Object change listings

== Segment start ==

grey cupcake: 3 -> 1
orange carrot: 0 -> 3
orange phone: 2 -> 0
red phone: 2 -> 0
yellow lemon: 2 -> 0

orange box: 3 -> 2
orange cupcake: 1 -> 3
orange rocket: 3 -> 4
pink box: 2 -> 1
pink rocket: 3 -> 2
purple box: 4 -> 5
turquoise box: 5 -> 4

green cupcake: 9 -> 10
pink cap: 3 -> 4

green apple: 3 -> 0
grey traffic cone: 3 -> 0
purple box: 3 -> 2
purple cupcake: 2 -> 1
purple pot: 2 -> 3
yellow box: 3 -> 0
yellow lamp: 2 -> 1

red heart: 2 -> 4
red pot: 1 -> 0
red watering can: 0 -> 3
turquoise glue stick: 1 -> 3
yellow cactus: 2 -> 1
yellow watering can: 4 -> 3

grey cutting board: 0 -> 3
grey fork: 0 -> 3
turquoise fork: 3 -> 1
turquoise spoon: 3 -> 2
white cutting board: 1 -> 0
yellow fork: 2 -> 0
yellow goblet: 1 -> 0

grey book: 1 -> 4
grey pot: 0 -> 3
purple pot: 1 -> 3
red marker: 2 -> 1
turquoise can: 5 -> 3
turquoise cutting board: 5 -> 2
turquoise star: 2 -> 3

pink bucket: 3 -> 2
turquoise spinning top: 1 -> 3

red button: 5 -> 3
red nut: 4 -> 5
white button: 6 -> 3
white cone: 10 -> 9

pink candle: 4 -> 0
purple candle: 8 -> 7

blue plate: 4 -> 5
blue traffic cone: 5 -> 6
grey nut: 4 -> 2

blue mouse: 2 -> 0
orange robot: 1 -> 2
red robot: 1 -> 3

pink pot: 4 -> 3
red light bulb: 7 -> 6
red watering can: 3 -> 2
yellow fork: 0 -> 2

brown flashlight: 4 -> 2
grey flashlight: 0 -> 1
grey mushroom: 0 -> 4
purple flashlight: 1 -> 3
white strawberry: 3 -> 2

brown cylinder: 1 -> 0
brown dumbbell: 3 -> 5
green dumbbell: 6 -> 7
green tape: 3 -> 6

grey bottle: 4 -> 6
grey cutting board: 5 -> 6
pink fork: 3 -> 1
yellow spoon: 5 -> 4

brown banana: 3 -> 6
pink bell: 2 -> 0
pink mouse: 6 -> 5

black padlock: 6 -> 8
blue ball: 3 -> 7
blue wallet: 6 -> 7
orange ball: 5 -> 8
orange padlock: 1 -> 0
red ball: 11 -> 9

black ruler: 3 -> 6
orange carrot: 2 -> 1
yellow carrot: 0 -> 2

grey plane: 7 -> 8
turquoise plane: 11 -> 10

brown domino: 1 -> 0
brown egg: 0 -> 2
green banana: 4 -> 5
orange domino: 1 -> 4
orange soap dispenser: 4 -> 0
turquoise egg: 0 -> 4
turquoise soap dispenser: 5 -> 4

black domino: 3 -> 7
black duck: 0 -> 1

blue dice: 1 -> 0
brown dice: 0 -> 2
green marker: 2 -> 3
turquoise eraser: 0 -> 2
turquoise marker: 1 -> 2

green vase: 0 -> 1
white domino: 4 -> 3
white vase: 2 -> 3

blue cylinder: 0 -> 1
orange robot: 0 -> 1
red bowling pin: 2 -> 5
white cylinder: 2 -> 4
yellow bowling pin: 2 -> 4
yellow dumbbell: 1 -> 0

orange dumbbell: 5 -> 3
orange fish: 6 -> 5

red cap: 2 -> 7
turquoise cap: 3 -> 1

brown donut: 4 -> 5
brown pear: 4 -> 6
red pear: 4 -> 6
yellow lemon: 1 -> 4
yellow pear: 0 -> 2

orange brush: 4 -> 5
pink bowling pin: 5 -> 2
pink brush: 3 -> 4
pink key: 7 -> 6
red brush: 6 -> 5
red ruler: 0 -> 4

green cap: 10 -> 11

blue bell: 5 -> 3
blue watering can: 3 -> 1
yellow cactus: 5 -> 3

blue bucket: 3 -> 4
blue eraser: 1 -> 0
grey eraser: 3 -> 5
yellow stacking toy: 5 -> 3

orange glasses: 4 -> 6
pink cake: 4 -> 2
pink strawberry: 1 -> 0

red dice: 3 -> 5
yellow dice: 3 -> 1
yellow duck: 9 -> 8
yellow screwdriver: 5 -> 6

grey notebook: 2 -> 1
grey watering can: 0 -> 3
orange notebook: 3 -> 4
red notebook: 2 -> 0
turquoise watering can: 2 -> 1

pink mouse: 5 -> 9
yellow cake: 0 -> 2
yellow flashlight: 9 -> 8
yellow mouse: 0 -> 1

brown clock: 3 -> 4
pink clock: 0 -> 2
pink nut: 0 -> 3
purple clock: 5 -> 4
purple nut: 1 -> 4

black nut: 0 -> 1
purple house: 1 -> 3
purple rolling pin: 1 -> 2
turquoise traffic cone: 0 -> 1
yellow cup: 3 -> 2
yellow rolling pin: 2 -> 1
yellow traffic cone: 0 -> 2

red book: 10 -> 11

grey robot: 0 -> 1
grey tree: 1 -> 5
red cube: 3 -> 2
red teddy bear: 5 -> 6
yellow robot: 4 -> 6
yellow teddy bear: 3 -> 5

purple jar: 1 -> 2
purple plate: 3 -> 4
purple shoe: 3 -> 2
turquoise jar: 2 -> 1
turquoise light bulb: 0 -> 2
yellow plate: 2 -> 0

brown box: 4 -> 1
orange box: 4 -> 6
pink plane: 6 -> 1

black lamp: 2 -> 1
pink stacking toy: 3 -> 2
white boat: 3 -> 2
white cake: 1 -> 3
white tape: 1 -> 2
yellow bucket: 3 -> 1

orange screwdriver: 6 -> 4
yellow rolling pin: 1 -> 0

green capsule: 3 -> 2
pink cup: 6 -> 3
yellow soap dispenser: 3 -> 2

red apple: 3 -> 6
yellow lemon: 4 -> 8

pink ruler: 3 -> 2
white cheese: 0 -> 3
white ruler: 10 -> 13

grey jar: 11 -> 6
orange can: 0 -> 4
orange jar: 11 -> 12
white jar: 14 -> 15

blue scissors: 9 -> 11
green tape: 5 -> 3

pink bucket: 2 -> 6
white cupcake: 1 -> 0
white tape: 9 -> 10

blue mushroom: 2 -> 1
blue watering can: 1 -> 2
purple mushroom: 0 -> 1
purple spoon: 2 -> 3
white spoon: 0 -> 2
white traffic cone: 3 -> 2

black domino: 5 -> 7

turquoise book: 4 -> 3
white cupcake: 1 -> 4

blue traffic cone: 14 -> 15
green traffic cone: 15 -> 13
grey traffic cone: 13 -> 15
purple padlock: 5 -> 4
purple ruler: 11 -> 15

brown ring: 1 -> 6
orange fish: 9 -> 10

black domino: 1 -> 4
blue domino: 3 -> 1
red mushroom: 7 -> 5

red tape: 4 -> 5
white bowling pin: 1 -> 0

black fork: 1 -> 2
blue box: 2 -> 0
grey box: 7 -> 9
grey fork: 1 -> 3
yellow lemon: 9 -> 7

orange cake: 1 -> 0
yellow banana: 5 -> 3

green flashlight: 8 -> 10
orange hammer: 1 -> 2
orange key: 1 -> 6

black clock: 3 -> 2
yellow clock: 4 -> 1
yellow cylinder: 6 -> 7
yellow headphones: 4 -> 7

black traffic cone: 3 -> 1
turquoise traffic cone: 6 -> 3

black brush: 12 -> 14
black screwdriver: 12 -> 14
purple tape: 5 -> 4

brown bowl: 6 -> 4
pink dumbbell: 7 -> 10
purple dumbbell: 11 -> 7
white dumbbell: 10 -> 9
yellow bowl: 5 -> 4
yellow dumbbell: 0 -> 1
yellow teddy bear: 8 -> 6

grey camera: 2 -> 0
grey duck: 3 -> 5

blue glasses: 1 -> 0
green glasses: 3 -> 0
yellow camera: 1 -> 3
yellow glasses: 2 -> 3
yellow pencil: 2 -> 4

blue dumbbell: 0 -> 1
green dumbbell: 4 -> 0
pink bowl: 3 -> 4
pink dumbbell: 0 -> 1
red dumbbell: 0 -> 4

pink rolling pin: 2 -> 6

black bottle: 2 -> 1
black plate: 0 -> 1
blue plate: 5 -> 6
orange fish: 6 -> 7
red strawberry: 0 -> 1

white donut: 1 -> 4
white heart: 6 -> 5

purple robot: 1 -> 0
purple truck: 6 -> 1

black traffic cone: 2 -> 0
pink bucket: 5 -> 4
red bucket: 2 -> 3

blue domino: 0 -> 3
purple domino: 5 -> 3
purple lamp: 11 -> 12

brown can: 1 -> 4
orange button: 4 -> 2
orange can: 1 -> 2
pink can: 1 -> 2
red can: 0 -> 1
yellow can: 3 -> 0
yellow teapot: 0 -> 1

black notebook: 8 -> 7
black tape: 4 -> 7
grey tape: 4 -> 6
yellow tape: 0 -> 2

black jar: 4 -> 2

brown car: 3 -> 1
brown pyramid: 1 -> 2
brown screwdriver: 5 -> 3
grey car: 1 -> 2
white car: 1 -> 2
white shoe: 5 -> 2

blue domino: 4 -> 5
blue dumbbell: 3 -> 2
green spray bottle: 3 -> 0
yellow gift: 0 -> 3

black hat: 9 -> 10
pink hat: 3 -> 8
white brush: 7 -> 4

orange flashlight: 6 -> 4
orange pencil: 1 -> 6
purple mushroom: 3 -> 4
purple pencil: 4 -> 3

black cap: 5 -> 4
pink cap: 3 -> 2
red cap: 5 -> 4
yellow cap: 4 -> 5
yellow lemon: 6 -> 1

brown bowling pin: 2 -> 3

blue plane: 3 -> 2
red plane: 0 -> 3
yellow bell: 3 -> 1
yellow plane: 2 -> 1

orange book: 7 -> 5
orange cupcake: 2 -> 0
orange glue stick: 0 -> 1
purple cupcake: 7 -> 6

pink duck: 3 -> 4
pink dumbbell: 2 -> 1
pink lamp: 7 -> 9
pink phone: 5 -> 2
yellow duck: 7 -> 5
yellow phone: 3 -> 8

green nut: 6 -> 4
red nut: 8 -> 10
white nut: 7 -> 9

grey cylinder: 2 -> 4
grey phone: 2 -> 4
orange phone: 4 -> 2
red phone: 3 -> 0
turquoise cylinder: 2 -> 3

== Segment end ==

§ **What to work on**: Look above for the line containing "turquoise spinning top: 1 -> 3" and the line containing "red pear: 4 -> 6". Transcribe both, with the lines between them, exactly.

§ **Completed task**:
turquoise spinning top: 1 -> 3

red button: 5 -> 3
red nut: 4 -> 5
white button: 6 -> 3
white cone: 10 -> 9

pink candle: 4 -> 0
purple candle: 8 -> 7

blue plate: 4 -> 5
blue traffic cone: 5 -> 6
grey nut: 4 -> 2

blue mouse: 2 -> 0
orange robot: 1 -> 2
red robot: 1 -> 3

pink pot: 4 -> 3
red light bulb: 7 -> 6
red watering can: 3 -> 2
yellow fork: 0 -> 2

brown flashlight: 4 -> 2
grey flashlight: 0 -> 1
grey mushroom: 0 -> 4
purple flashlight: 1 -> 3
white strawberry: 3 -> 2

brown cylinder: 1 -> 0
brown dumbbell: 3 -> 5
green dumbbell: 6 -> 7
green tape: 3 -> 6

grey bottle: 4 -> 6
grey cutting board: 5 -> 6
pink fork: 3 -> 1
yellow spoon: 5 -> 4

brown banana: 3 -> 6
pink bell: 2 -> 0
pink mouse: 6 -> 5

black padlock: 6 -> 8
blue ball: 3 -> 7
blue wallet: 6 -> 7
orange ball: 5 -> 8
orange padlock: 1 -> 0
red ball: 11 -> 9

black ruler: 3 -> 6
orange carrot: 2 -> 1
yellow carrot: 0 -> 2

grey plane: 7 -> 8
turquoise plane: 11 -> 10

brown domino: 1 -> 0
brown egg: 0 -> 2
green banana: 4 -> 5
orange domino: 1 -> 4
orange soap dispenser: 4 -> 0
turquoise egg: 0 -> 4
turquoise soap dispenser: 5 -> 4

black domino: 3 -> 7
black duck: 0 -> 1

blue dice: 1 -> 0
brown dice: 0 -> 2
green marker: 2 -> 3
turquoise eraser: 0 -> 2
turquoise marker: 1 -> 2

green vase: 0 -> 1
white domino: 4 -> 3
white vase: 2 -> 3

blue cylinder: 0 -> 1
orange robot: 0 -> 1
red bowling pin: 2 -> 5
white cylinder: 2 -> 4
yellow bowling pin: 2 -> 4
yellow dumbbell: 1 -> 0

orange dumbbell: 5 -> 3
orange fish: 6 -> 5

red cap: 2 -> 7
turquoise cap: 3 -> 1

brown donut: 4 -> 5
brown pear: 4 -> 6
red pear: 4 -> 6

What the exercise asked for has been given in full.